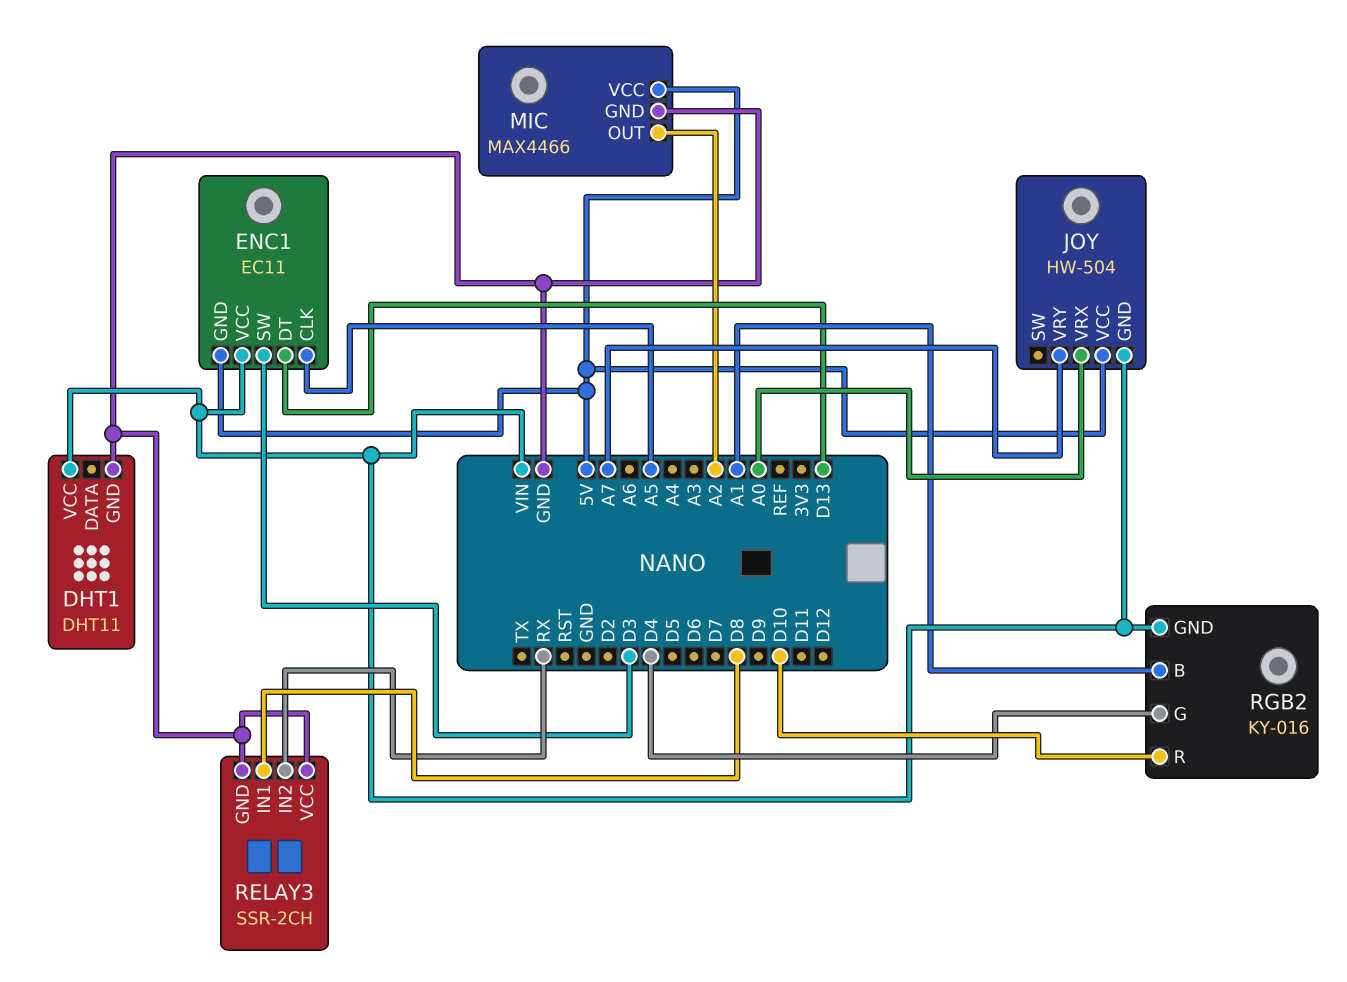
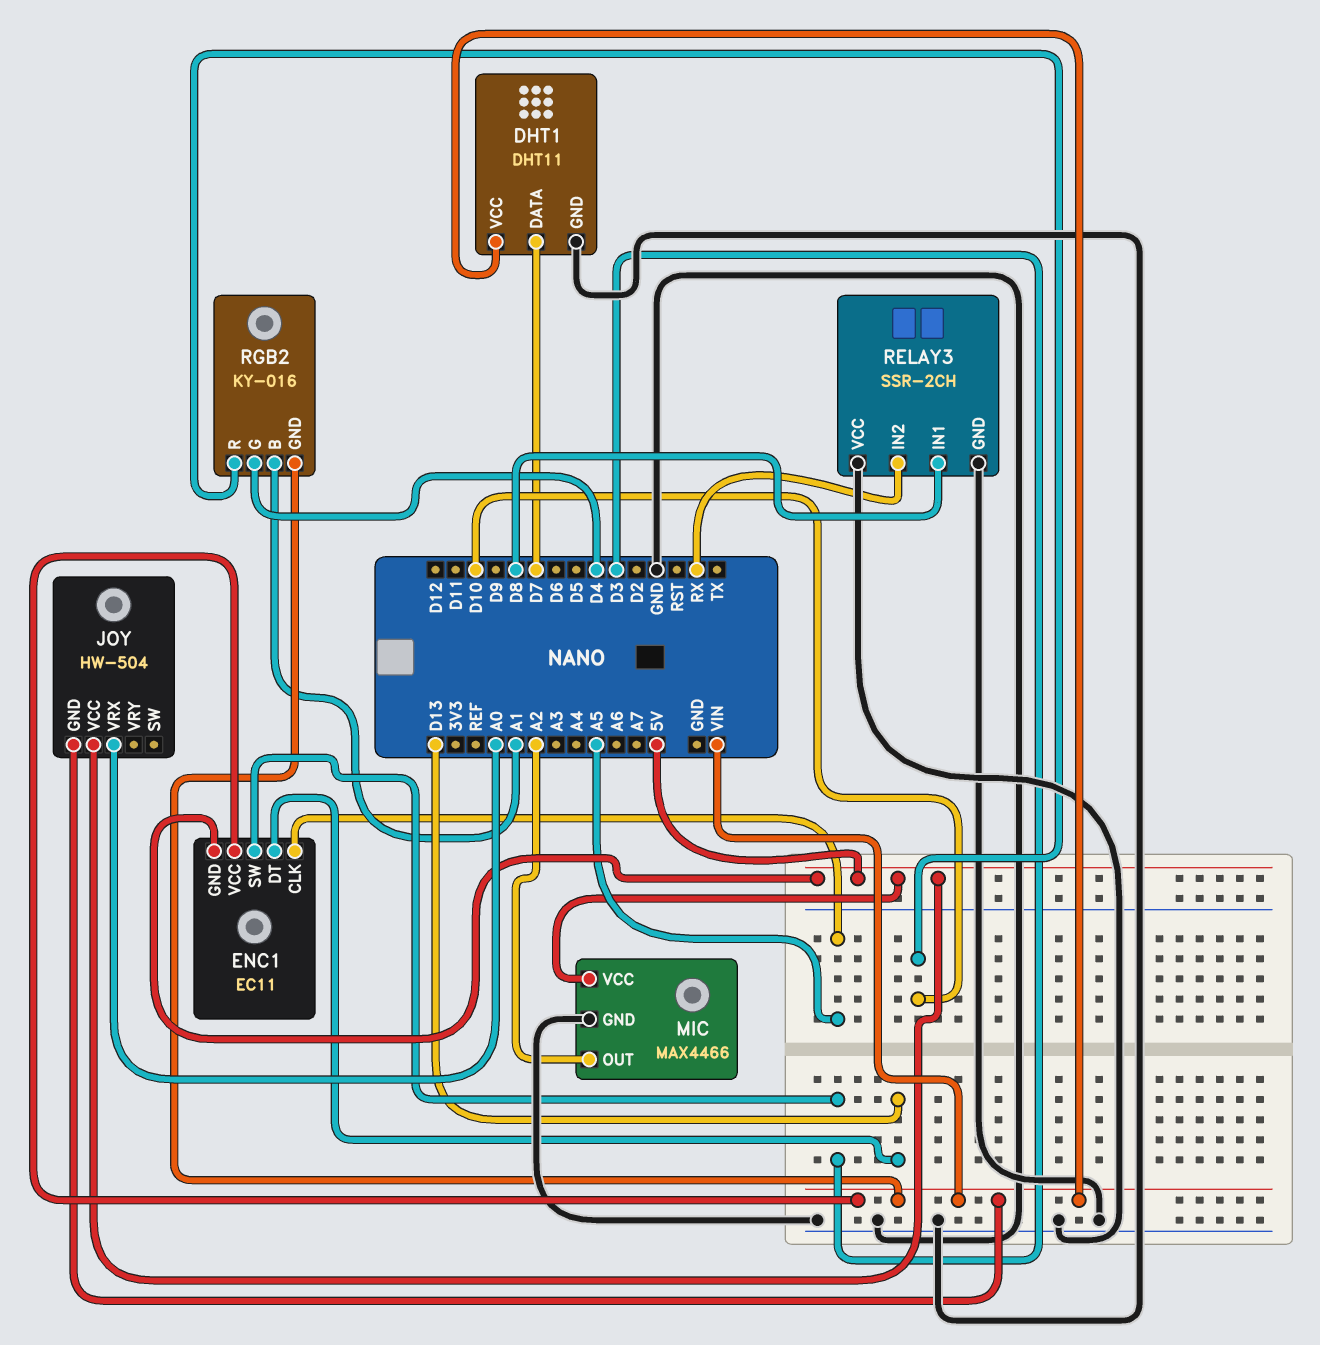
DHT1 pin DATA: none -> D7
JOY pin VRY: A7 -> none

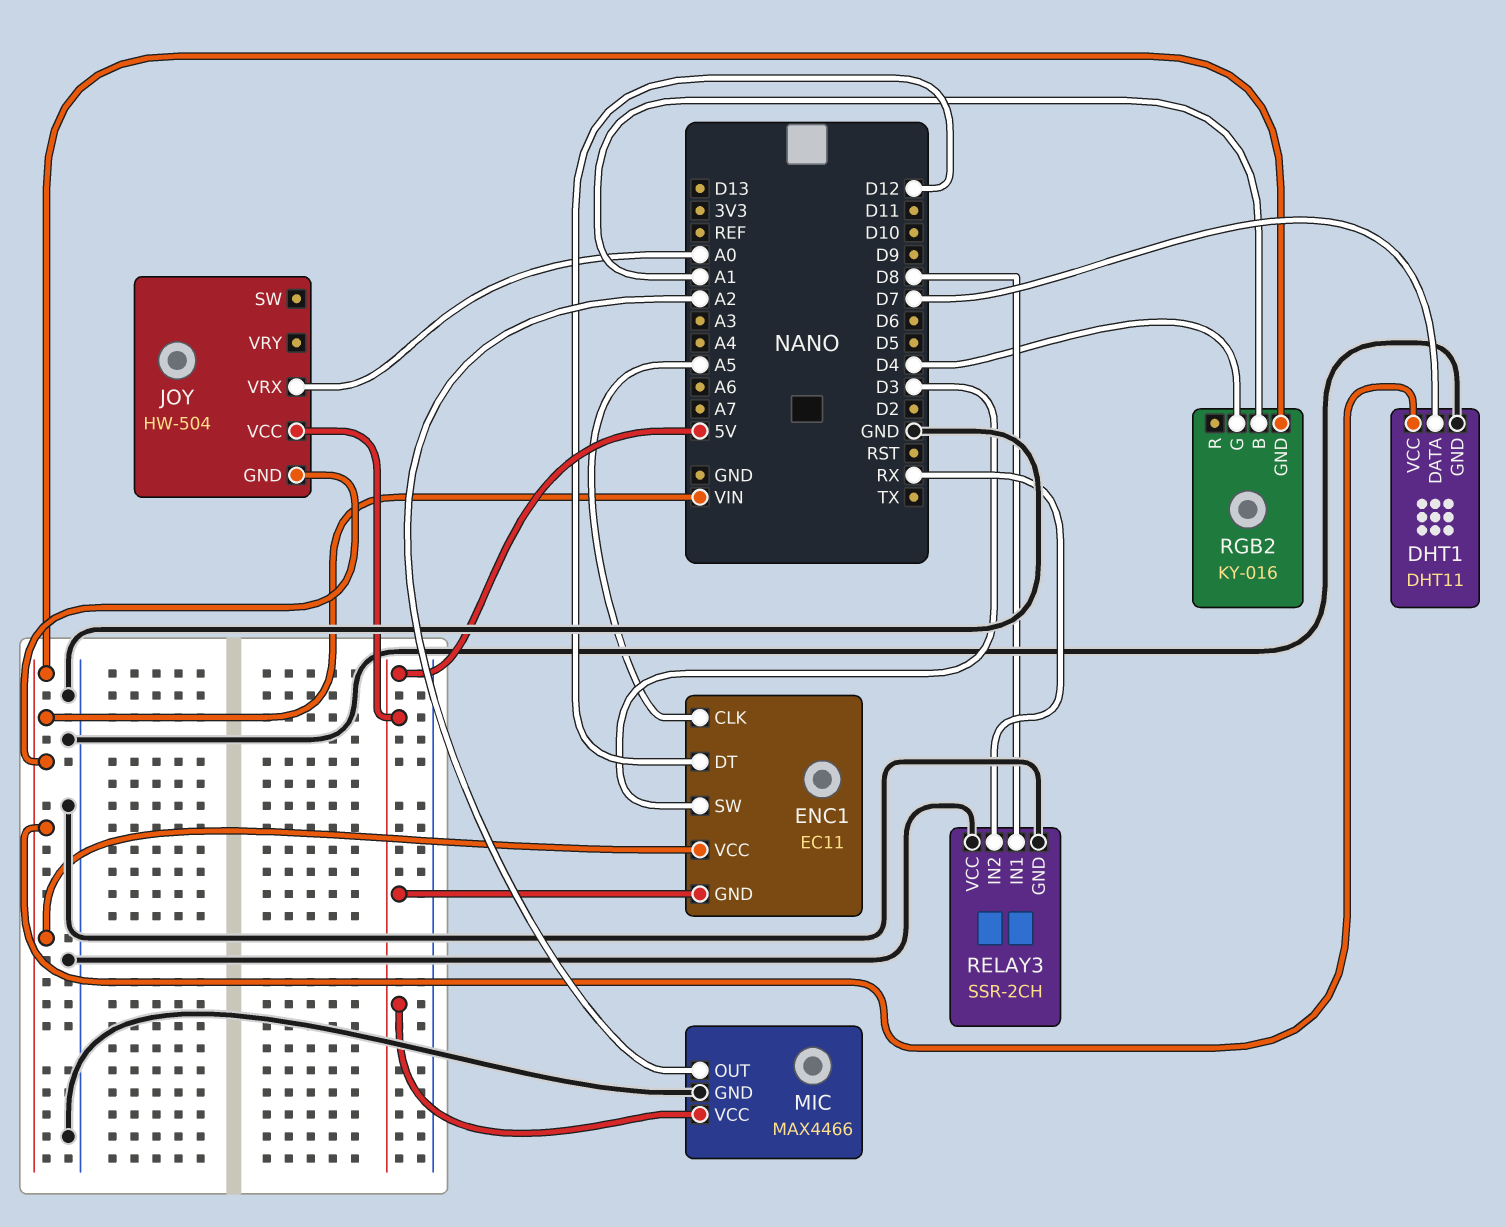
ENC1 pin DT: D13 -> D12
RGB2 pin R: D10 -> none

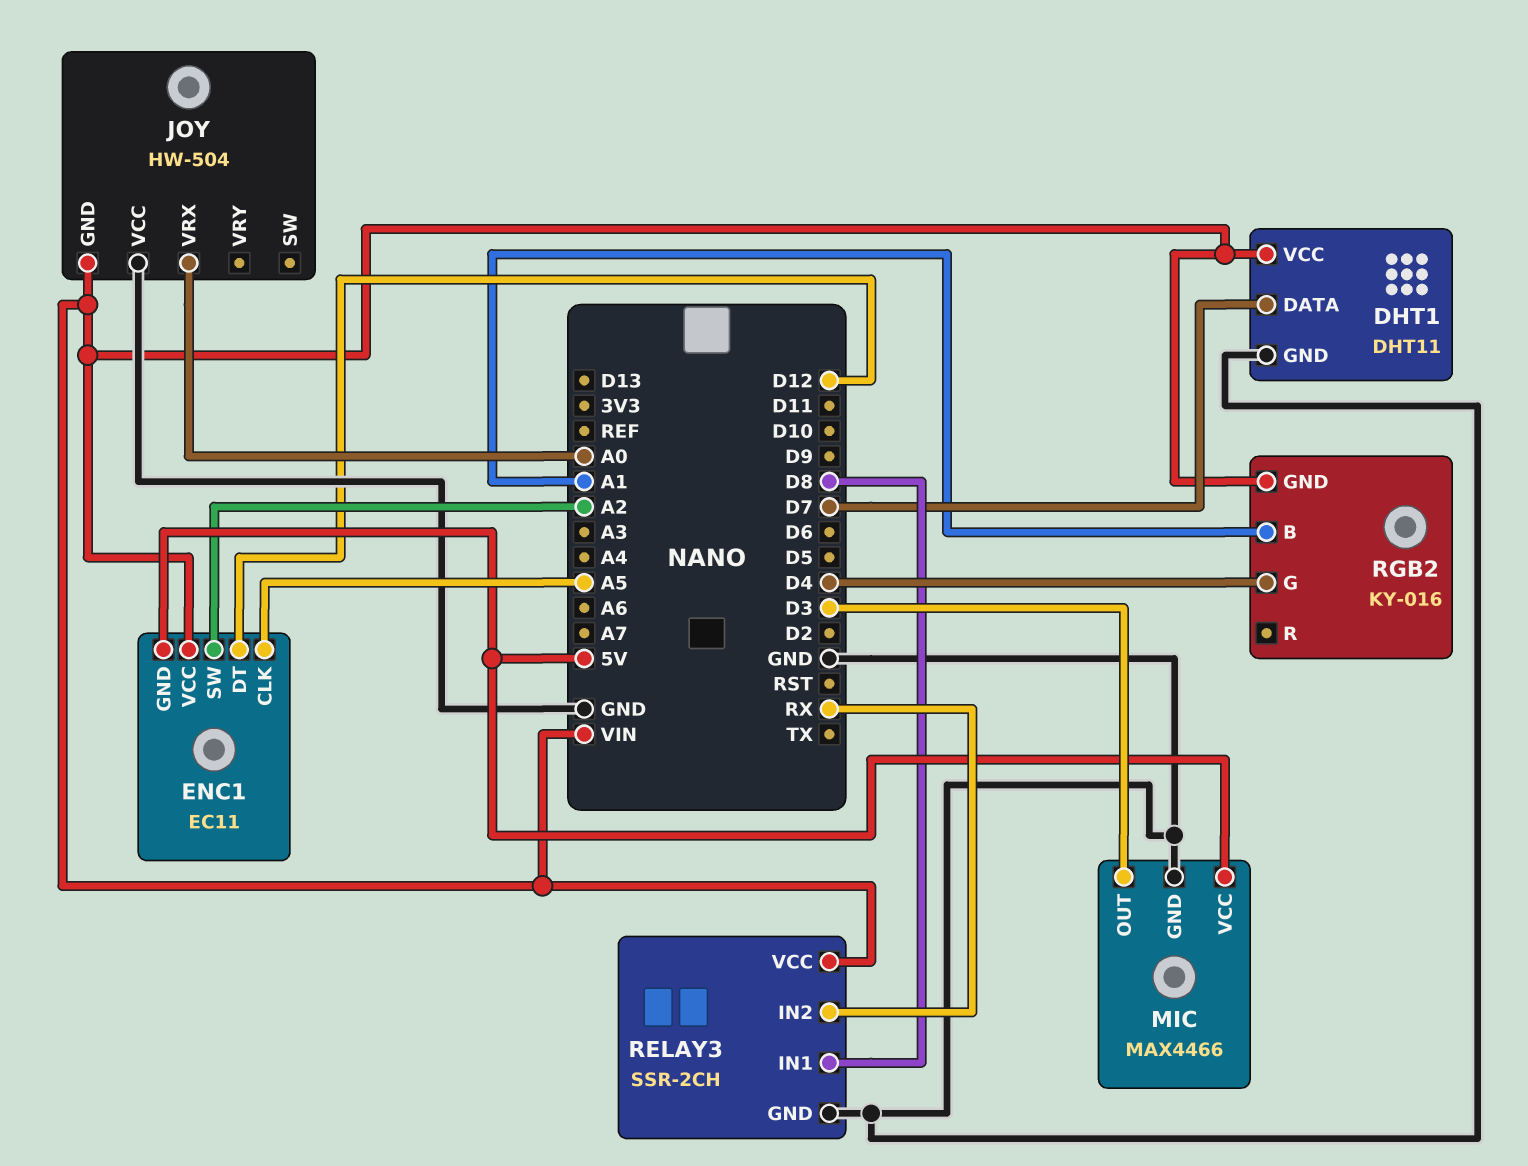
ENC1 pin SW: D3 -> A2
JOY pin VCC: 5V -> GND
MIC pin OUT: A2 -> D3
RELAY3 pin VCC: GND -> VIN

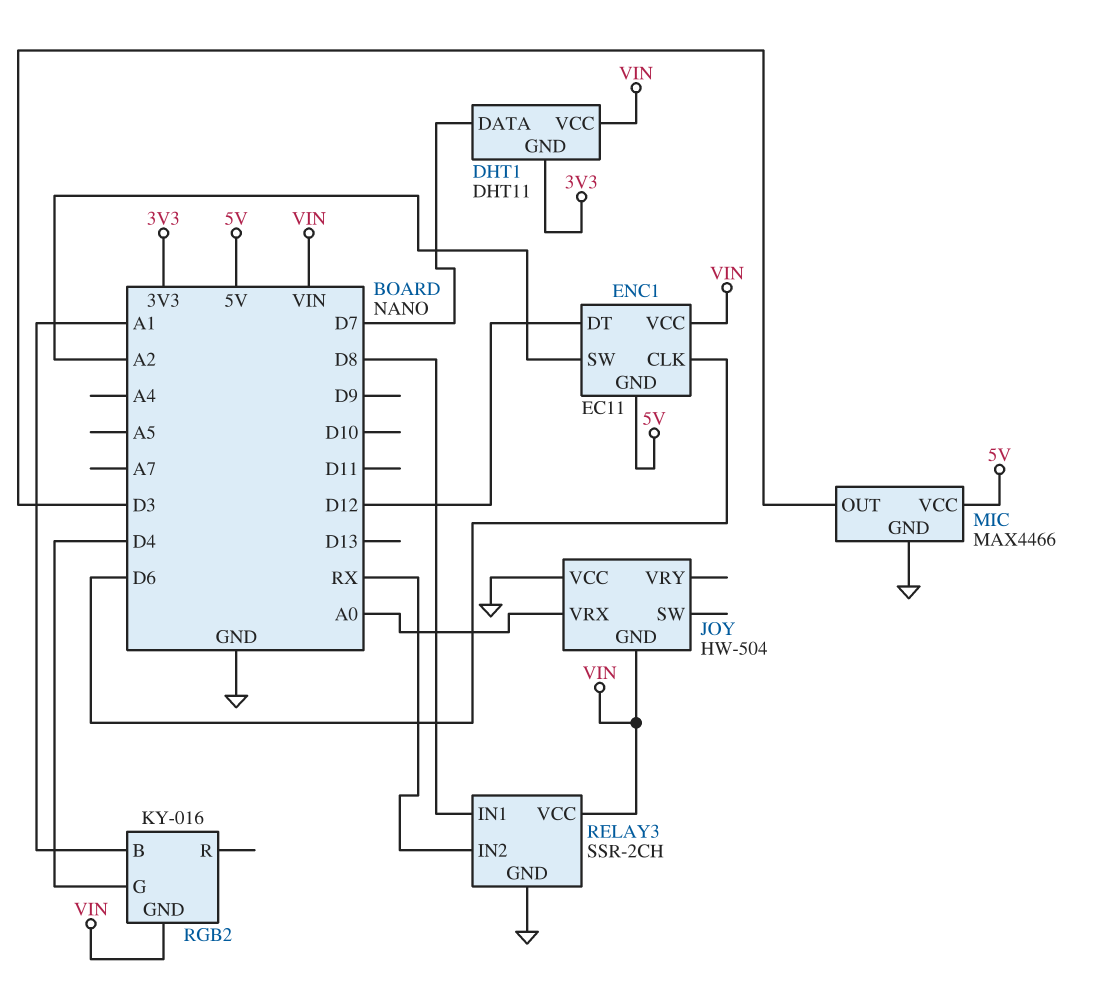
DHT1 pin GND: GND -> 3V3
ENC1 pin CLK: A5 -> D6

→ **ACTIVITY**
Give the entries back verbatim and omit the images.

→ **SOLUTION TO THIS EXERCISE**
DHT1 pin DATA: none -> D7
JOY pin VRY: A7 -> none

ENC1 pin DT: D13 -> D12
RGB2 pin R: D10 -> none

ENC1 pin SW: D3 -> A2
JOY pin VCC: 5V -> GND
MIC pin OUT: A2 -> D3
RELAY3 pin VCC: GND -> VIN

DHT1 pin GND: GND -> 3V3
ENC1 pin CLK: A5 -> D6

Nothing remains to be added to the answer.